WHAT TO PRODUCE
Copy out each entry precisely; no image belongs in the result.

Segment Start: AVAILABLE DATA

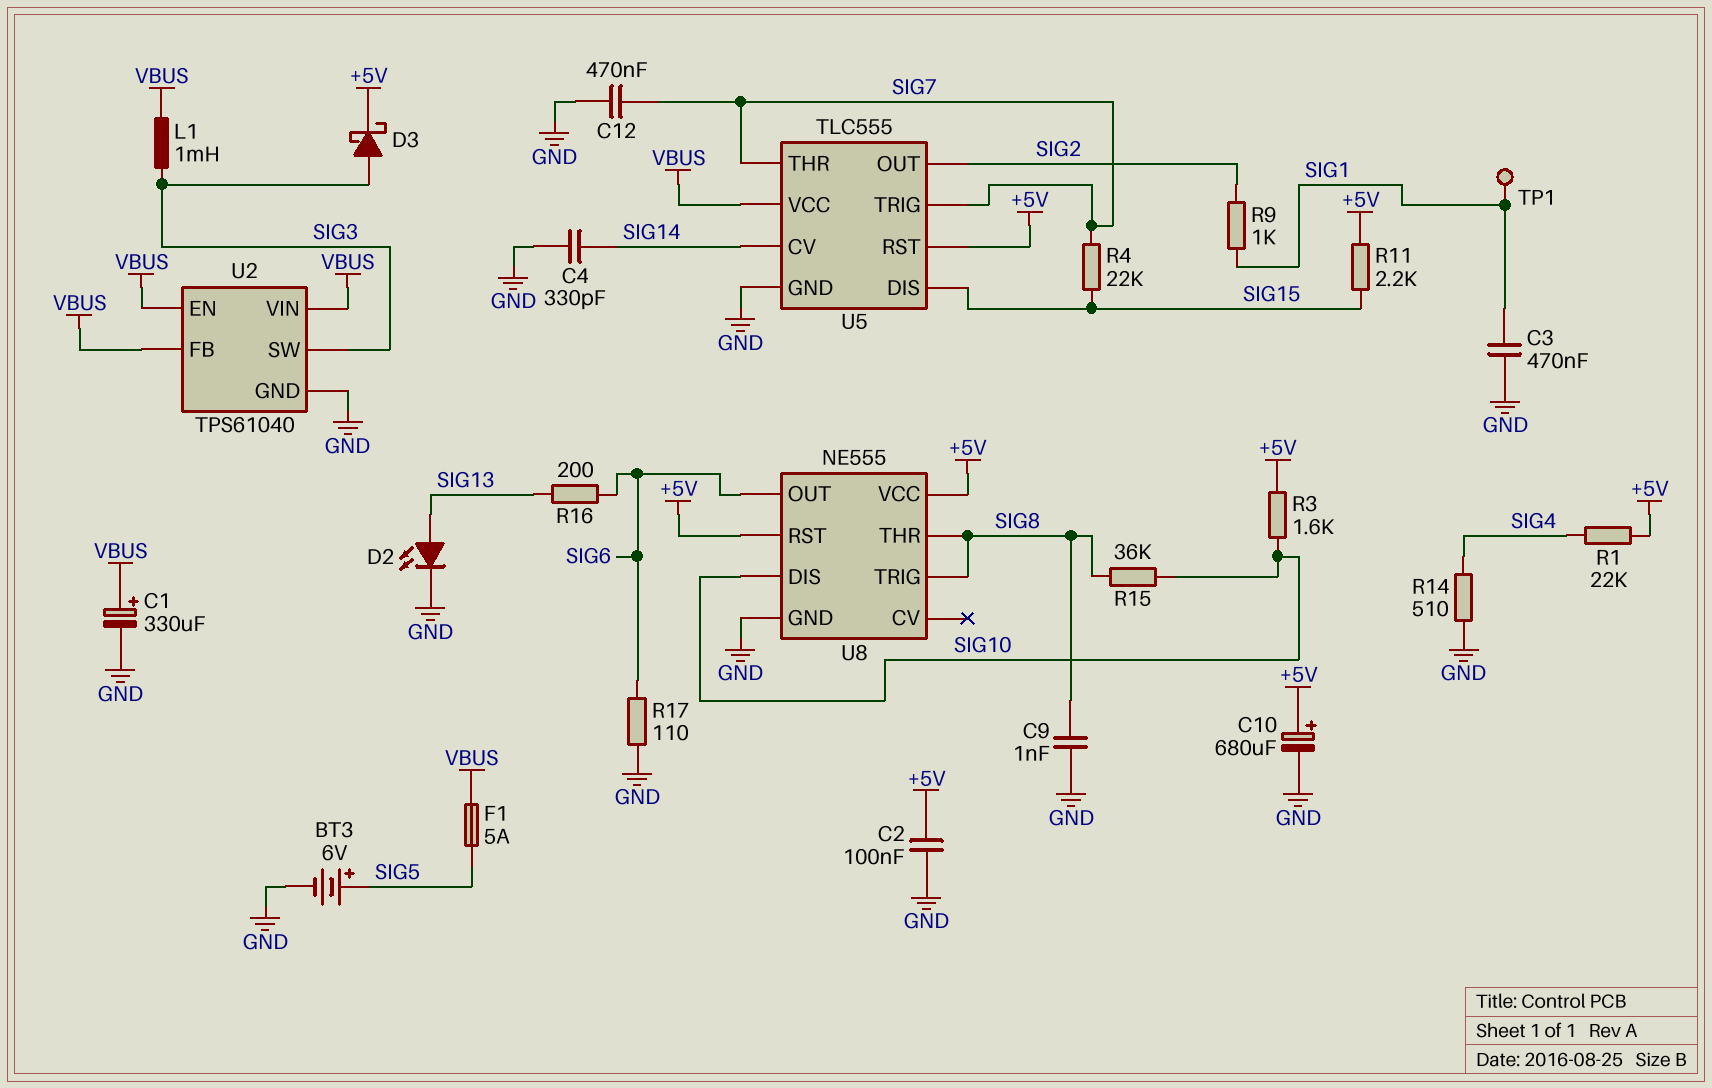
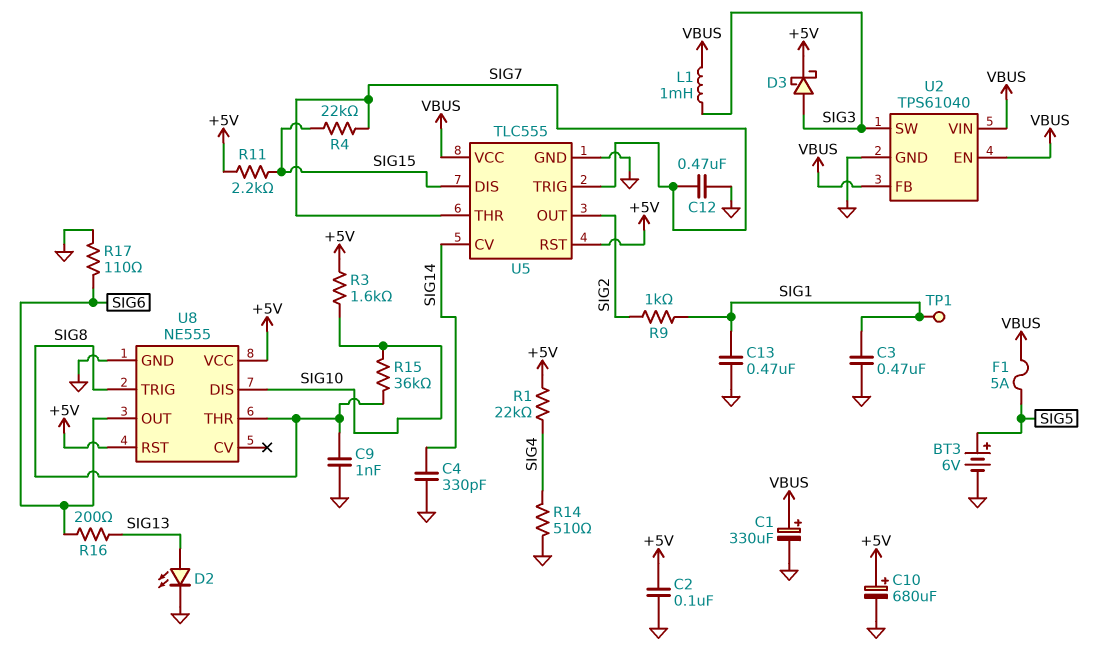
C13: none -> 470nF (GND, SIG1)

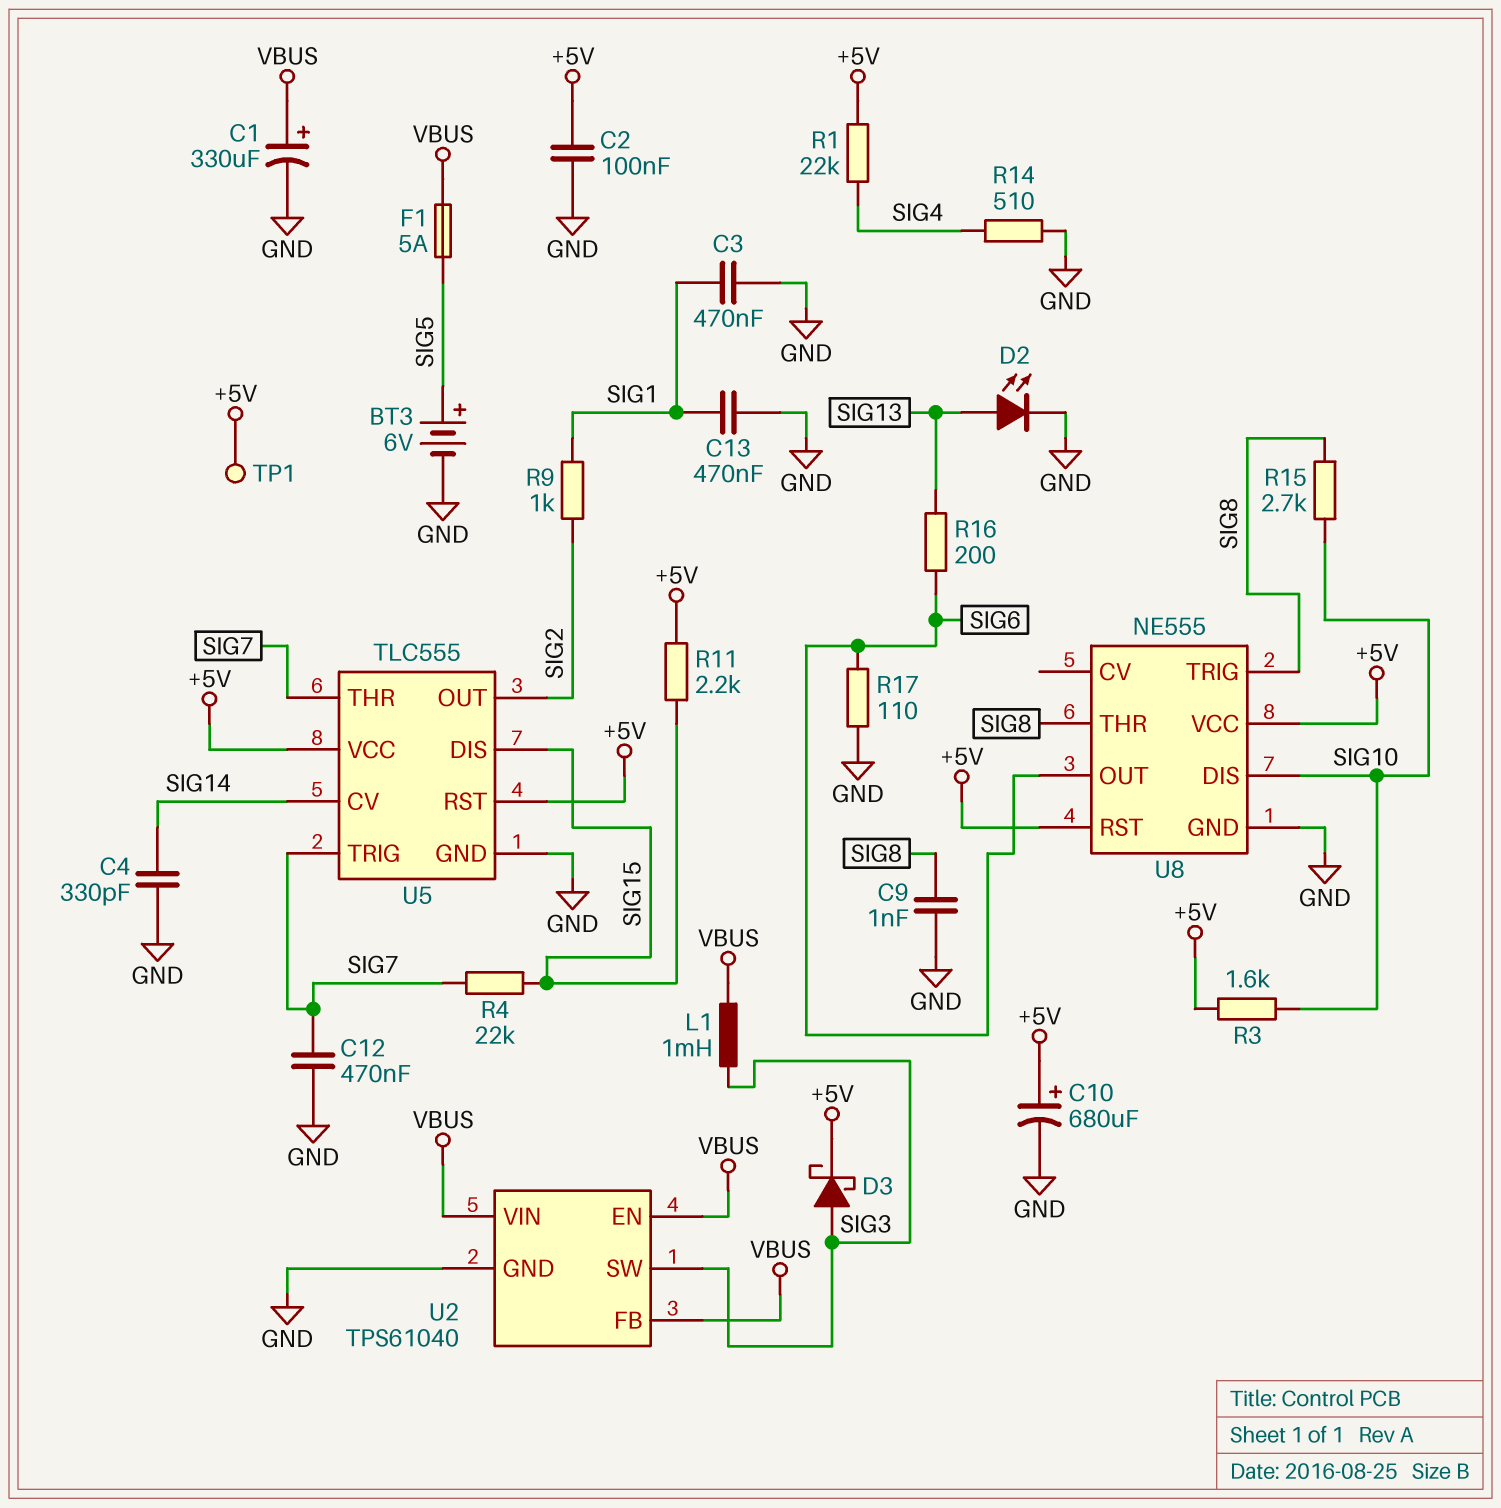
R15: 36k (SIG8, SIG10) -> 2.7k (SIG8, SIG10)
TP1: test point (SIG1) -> test point (+5V)
U5 pin VCC: VBUS -> +5V

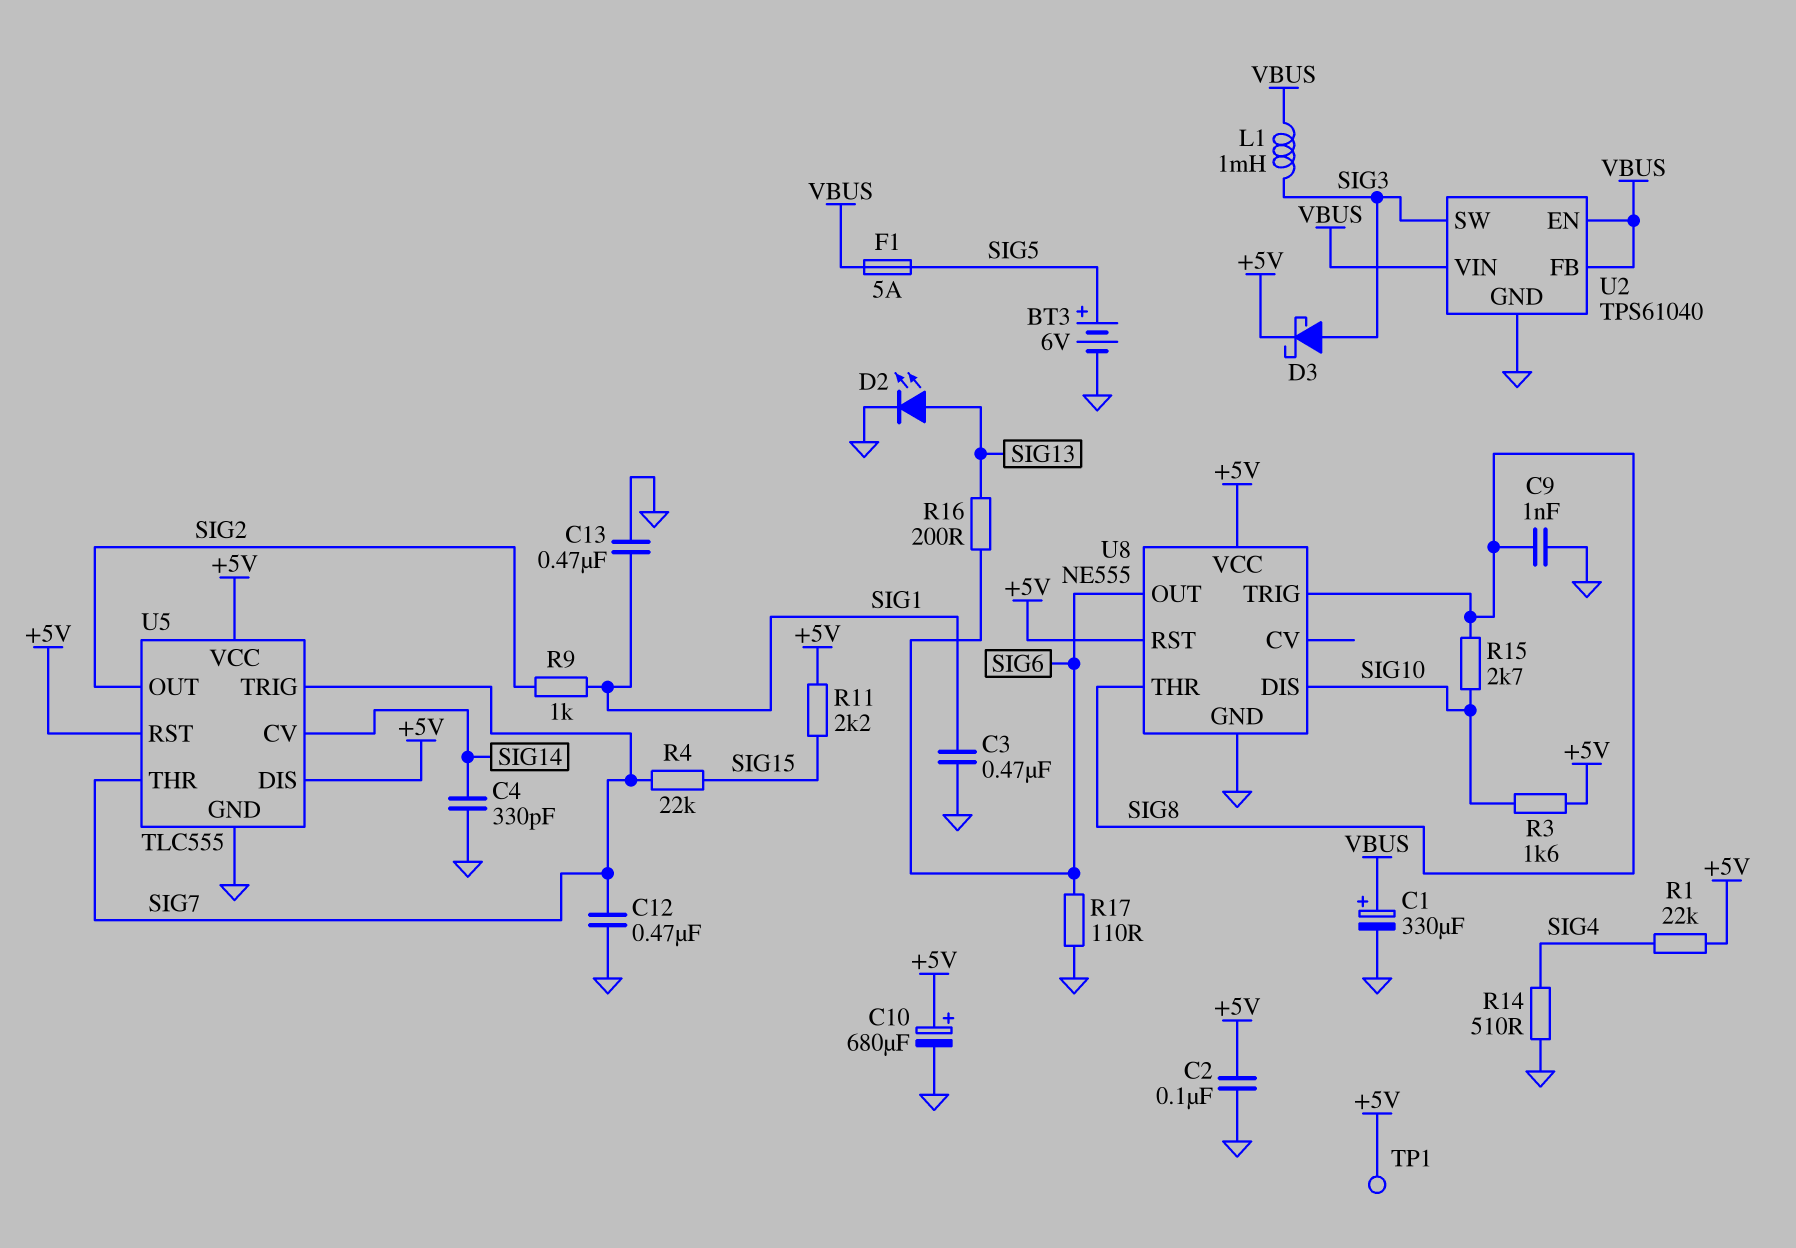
U5 pin DIS: SIG15 -> +5V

Segment End: AVAILABLE DATA

SOLUTION FOR THIS TASK
C13: none -> 470nF (GND, SIG1)

R15: 36k (SIG8, SIG10) -> 2.7k (SIG8, SIG10)
TP1: test point (SIG1) -> test point (+5V)
U5 pin VCC: VBUS -> +5V

U5 pin DIS: SIG15 -> +5V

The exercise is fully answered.